Task goal: The word "DGND" marks the lines to find; copy every such line from the data below.

Extracted data:

⁂

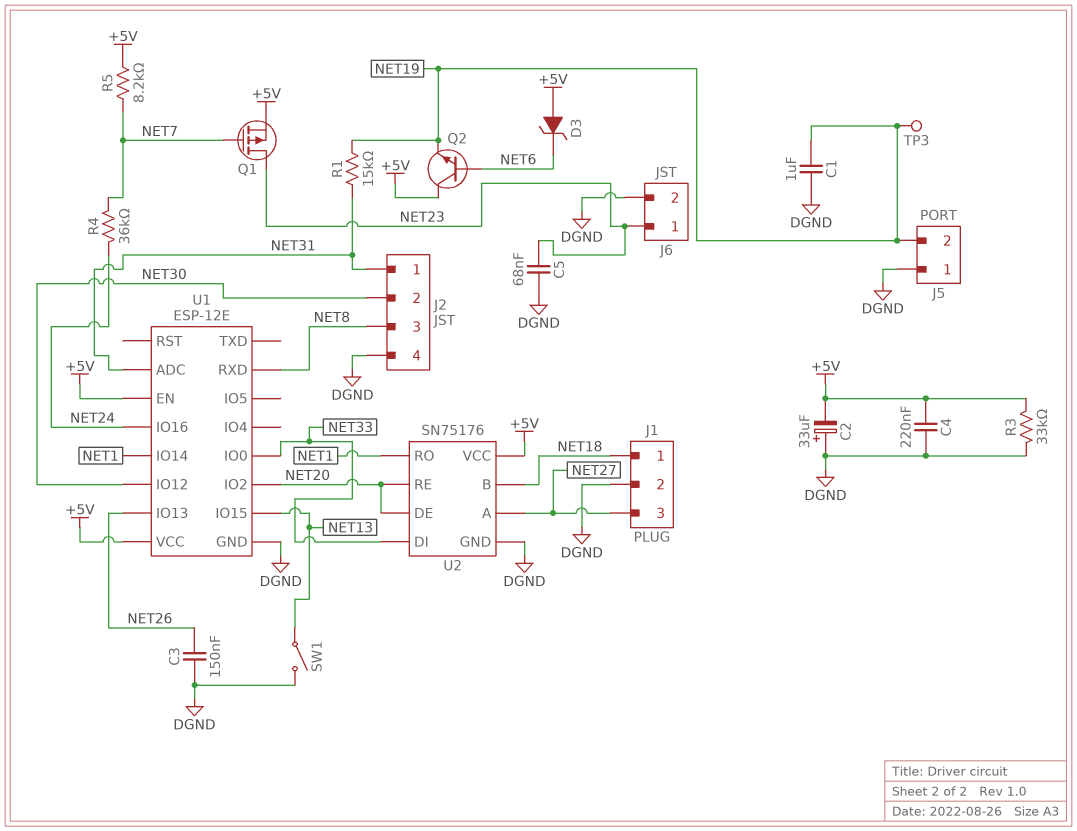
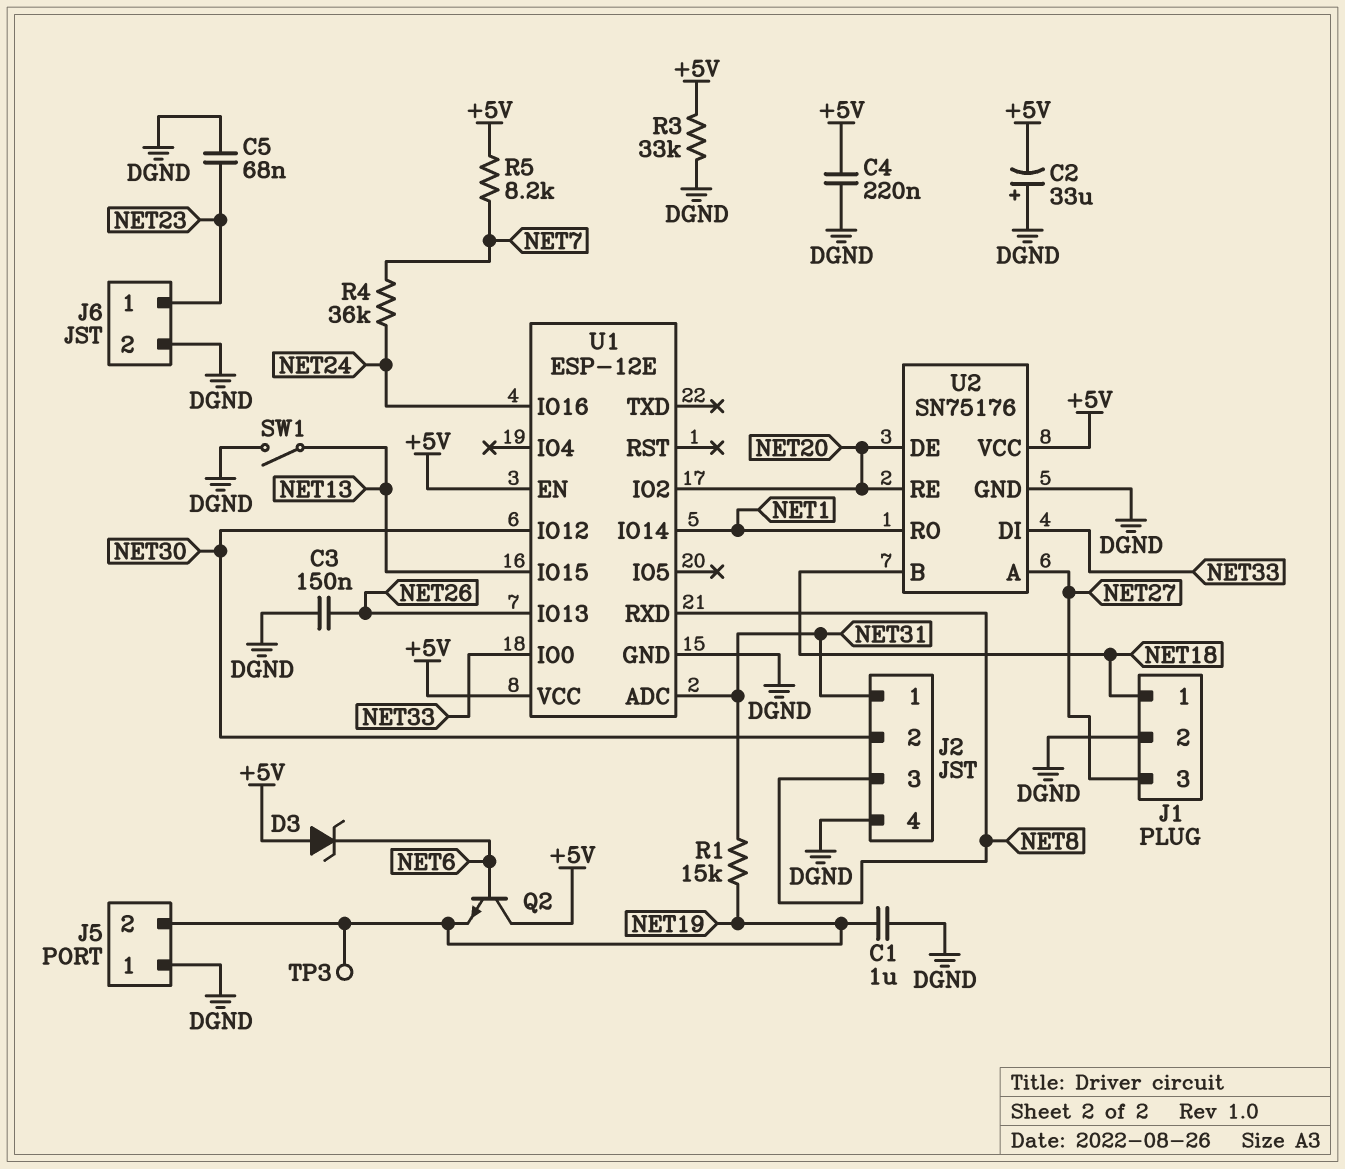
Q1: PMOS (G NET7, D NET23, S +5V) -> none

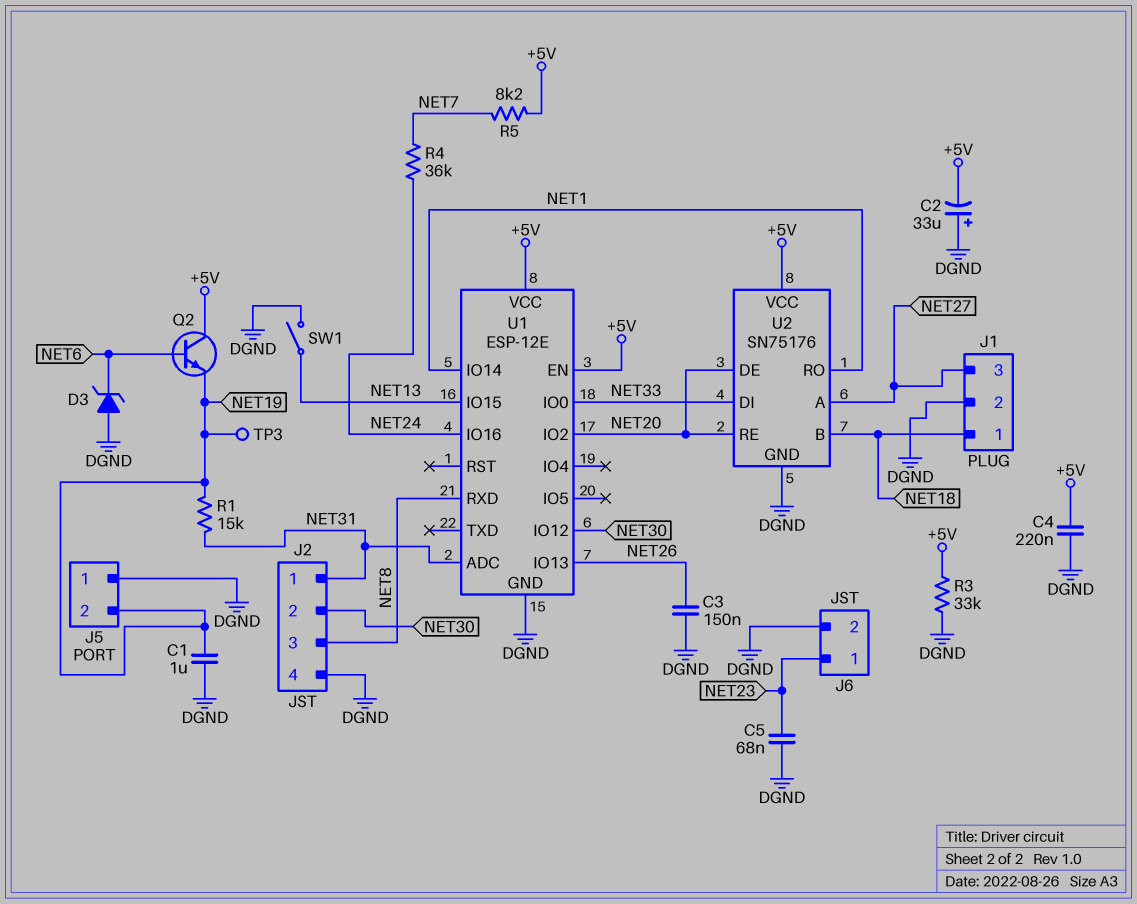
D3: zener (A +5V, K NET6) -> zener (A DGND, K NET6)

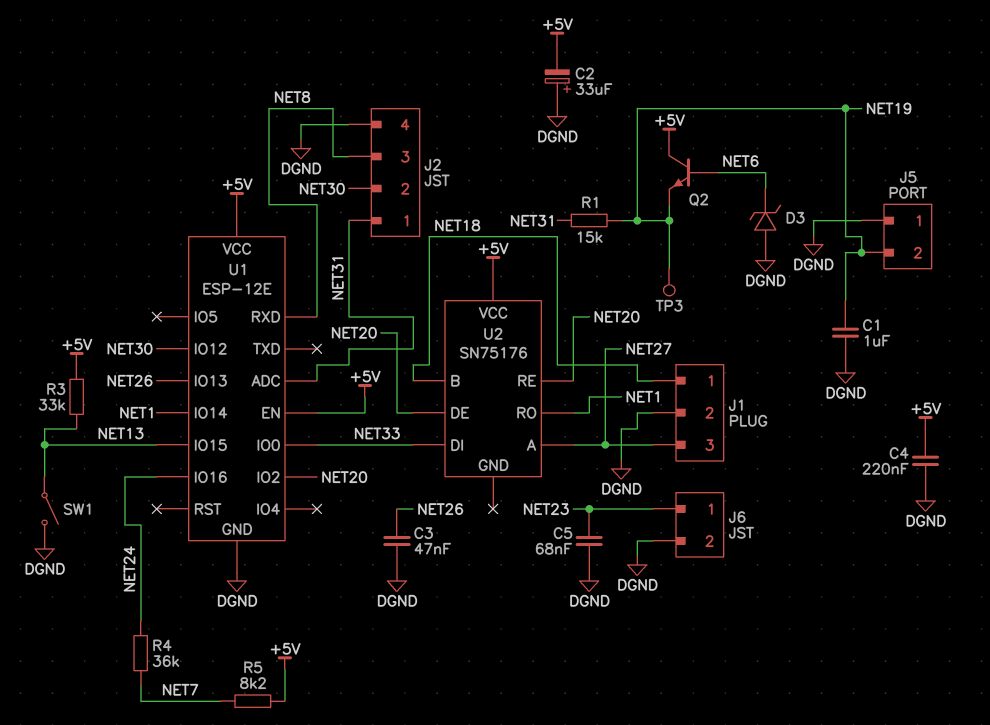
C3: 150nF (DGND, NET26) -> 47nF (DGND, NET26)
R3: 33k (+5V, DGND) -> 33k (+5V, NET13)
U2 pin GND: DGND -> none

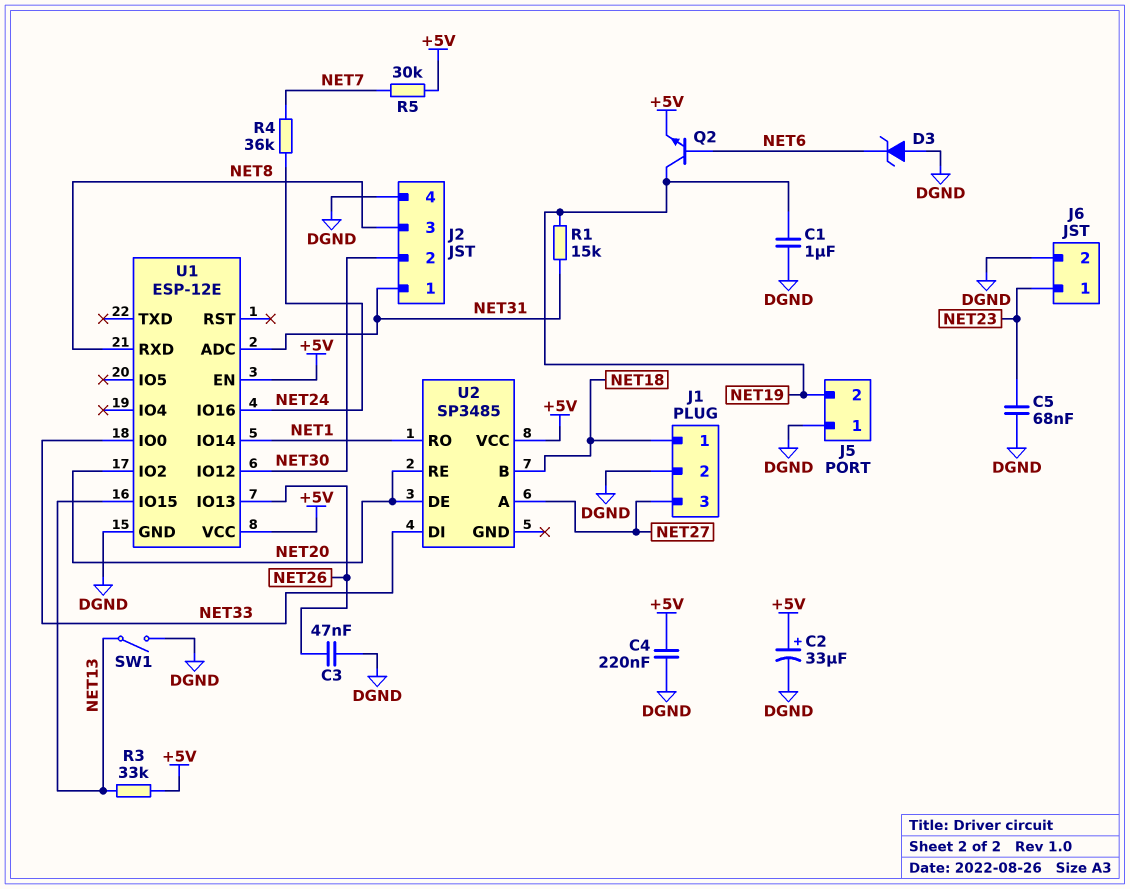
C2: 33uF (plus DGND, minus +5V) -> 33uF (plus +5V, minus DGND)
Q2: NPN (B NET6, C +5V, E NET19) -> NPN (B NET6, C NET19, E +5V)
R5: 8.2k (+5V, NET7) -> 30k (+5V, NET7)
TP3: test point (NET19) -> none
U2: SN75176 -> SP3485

⁂

Task answer:
D3: zener (A +5V, K NET6) -> zener (A DGND, K NET6)
C3: 150nF (DGND, NET26) -> 47nF (DGND, NET26)
R3: 33k (+5V, DGND) -> 33k (+5V, NET13)
U2 pin GND: DGND -> none
C2: 33uF (plus DGND, minus +5V) -> 33uF (plus +5V, minus DGND)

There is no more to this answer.